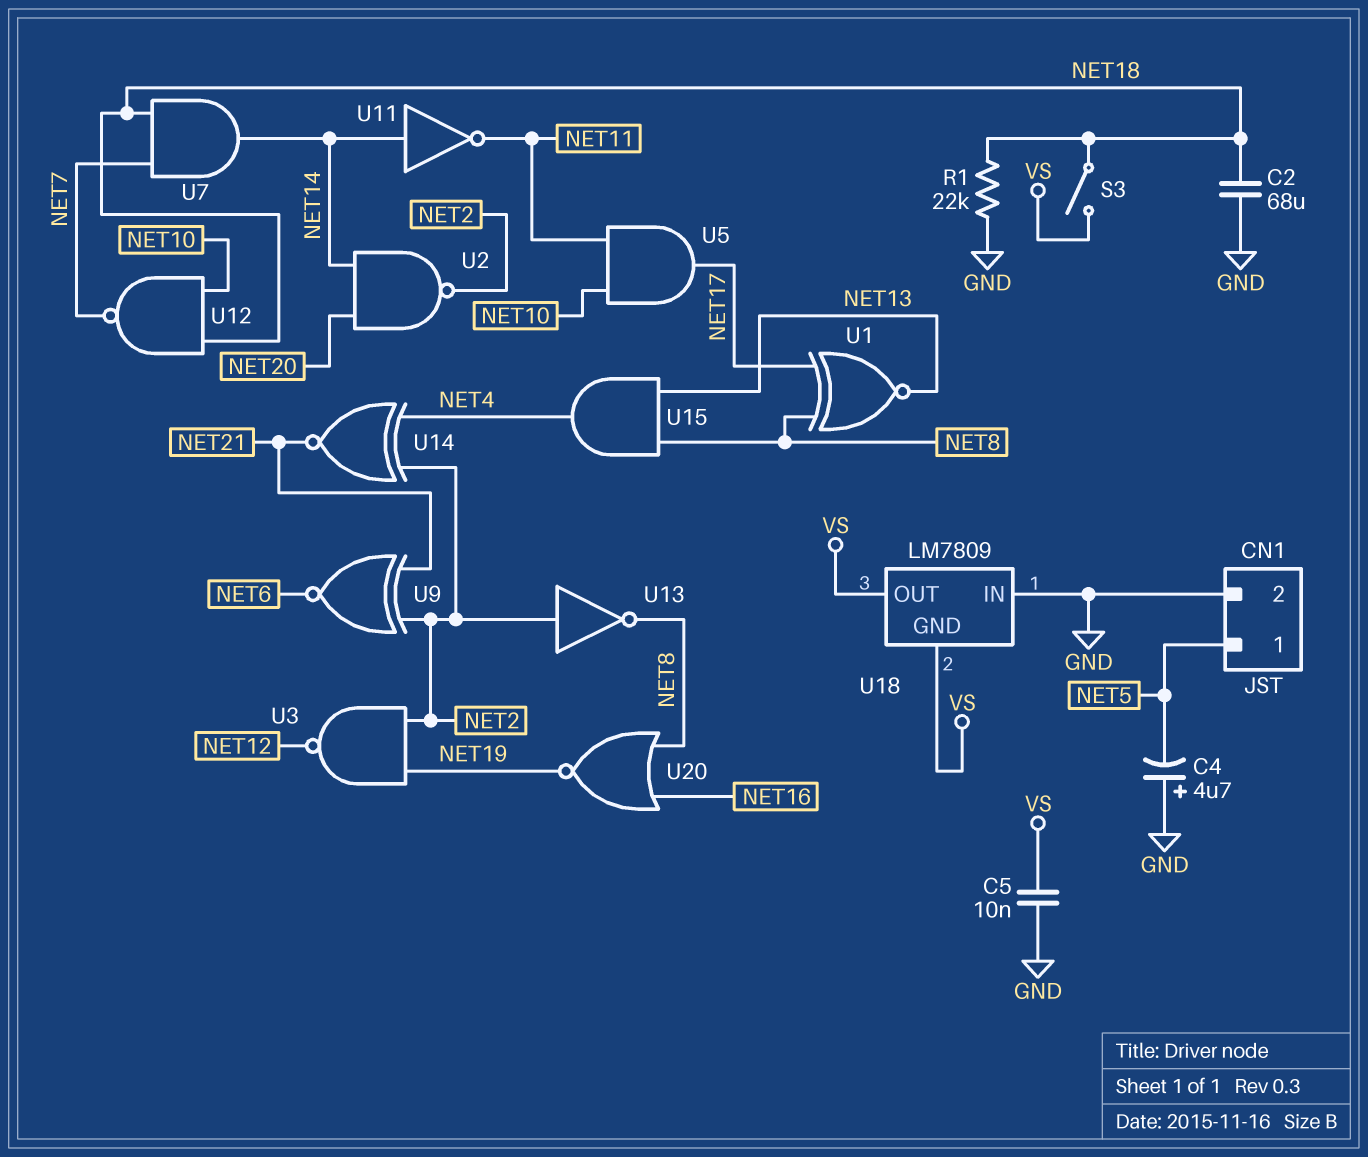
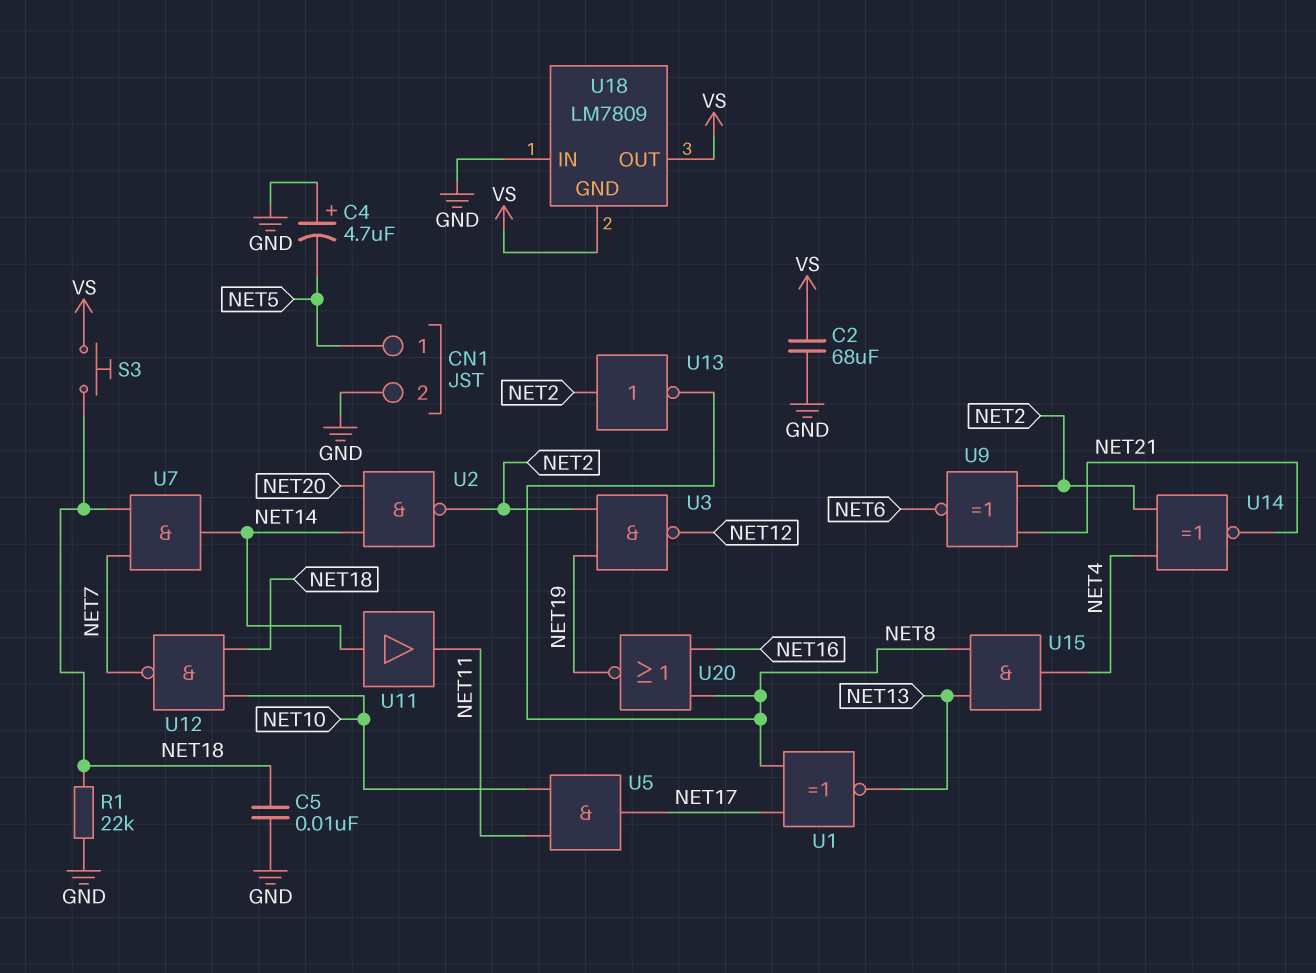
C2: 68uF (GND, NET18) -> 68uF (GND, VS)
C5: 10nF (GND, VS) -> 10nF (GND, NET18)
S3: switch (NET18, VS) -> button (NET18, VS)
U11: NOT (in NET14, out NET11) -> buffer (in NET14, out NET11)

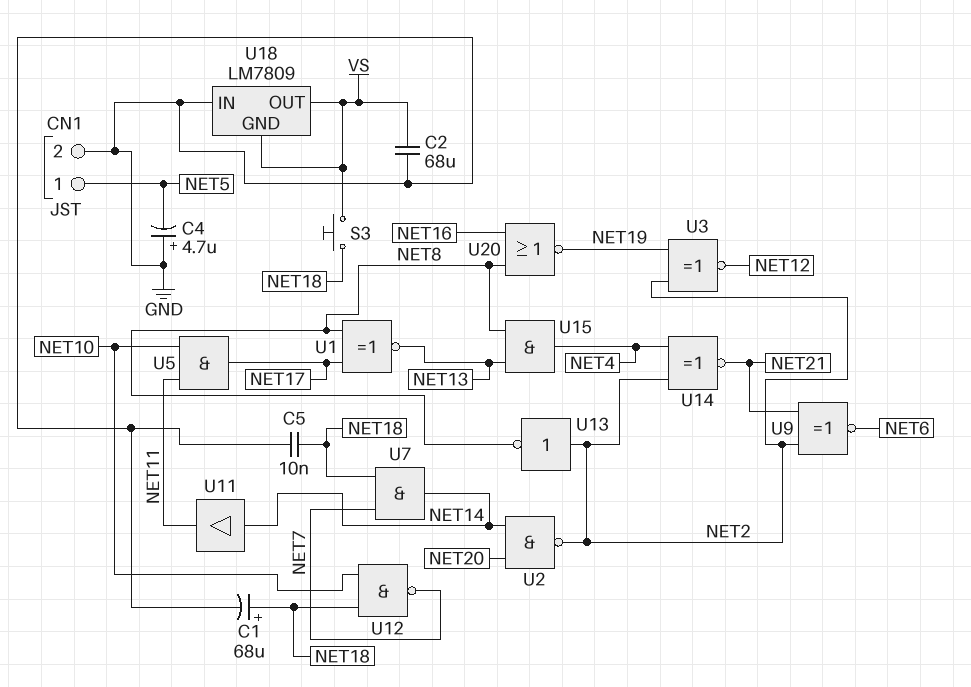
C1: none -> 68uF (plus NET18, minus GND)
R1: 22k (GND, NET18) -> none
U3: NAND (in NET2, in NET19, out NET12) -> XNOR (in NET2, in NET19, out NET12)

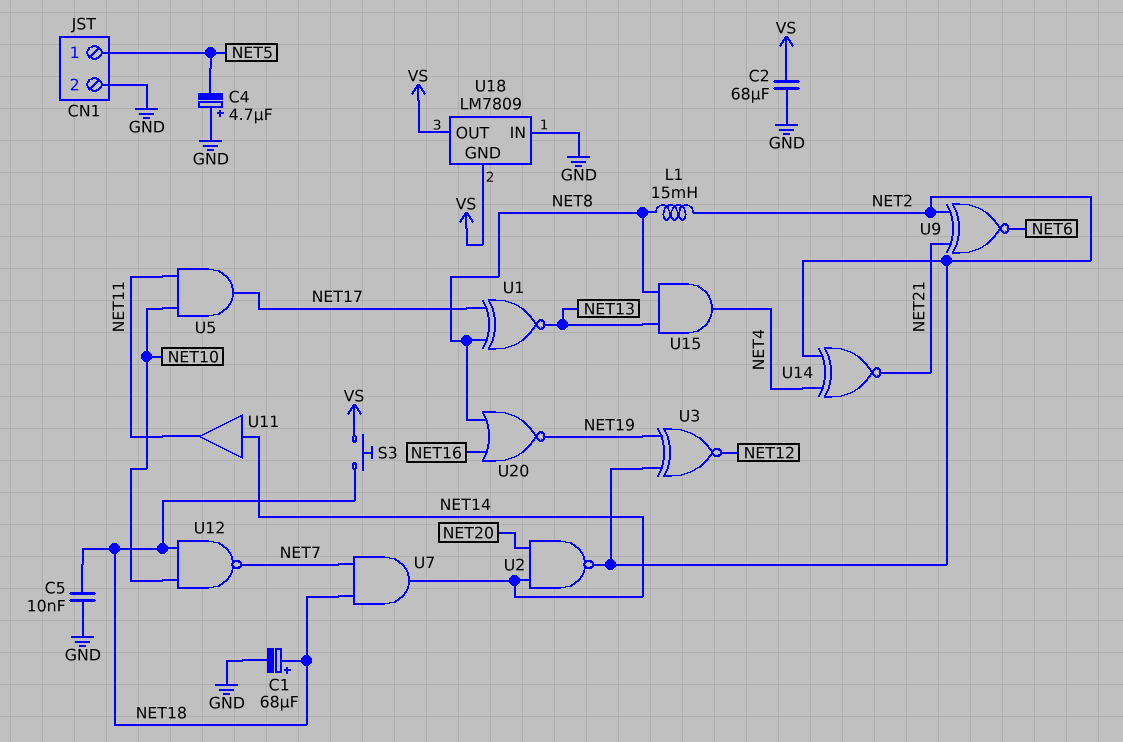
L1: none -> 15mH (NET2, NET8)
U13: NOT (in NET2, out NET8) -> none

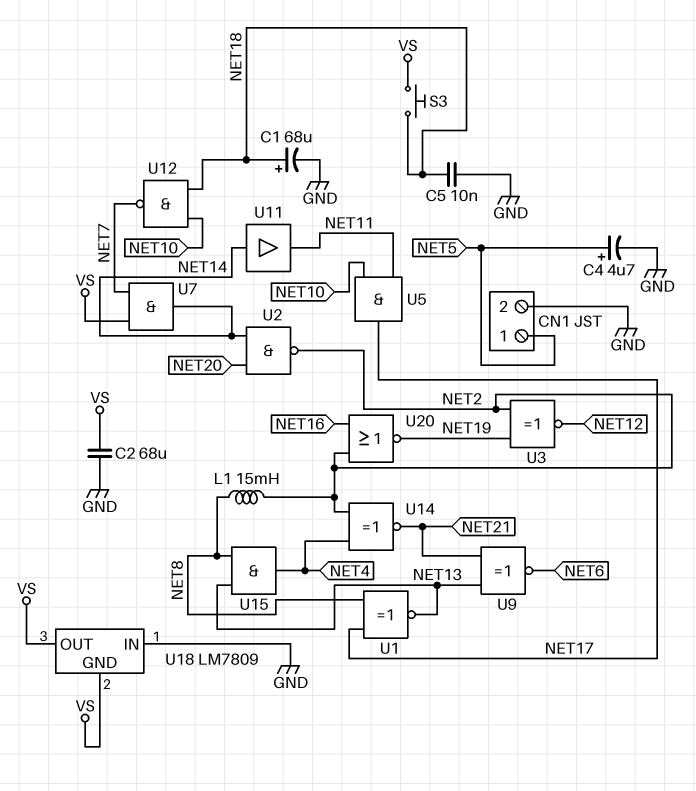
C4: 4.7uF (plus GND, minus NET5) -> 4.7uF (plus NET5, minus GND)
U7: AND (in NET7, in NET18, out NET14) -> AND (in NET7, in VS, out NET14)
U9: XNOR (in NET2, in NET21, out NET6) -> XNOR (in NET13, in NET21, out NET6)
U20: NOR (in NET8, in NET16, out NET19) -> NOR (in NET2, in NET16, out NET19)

******

*Work task*:
Write every line above again exactly, but leave the pictures out.

*Answer to this problem*:
C2: 68uF (GND, NET18) -> 68uF (GND, VS)
C5: 10nF (GND, VS) -> 10nF (GND, NET18)
S3: switch (NET18, VS) -> button (NET18, VS)
U11: NOT (in NET14, out NET11) -> buffer (in NET14, out NET11)

C1: none -> 68uF (plus NET18, minus GND)
R1: 22k (GND, NET18) -> none
U3: NAND (in NET2, in NET19, out NET12) -> XNOR (in NET2, in NET19, out NET12)

L1: none -> 15mH (NET2, NET8)
U13: NOT (in NET2, out NET8) -> none

C4: 4.7uF (plus GND, minus NET5) -> 4.7uF (plus NET5, minus GND)
U7: AND (in NET7, in NET18, out NET14) -> AND (in NET7, in VS, out NET14)
U9: XNOR (in NET2, in NET21, out NET6) -> XNOR (in NET13, in NET21, out NET6)
U20: NOR (in NET8, in NET16, out NET19) -> NOR (in NET2, in NET16, out NET19)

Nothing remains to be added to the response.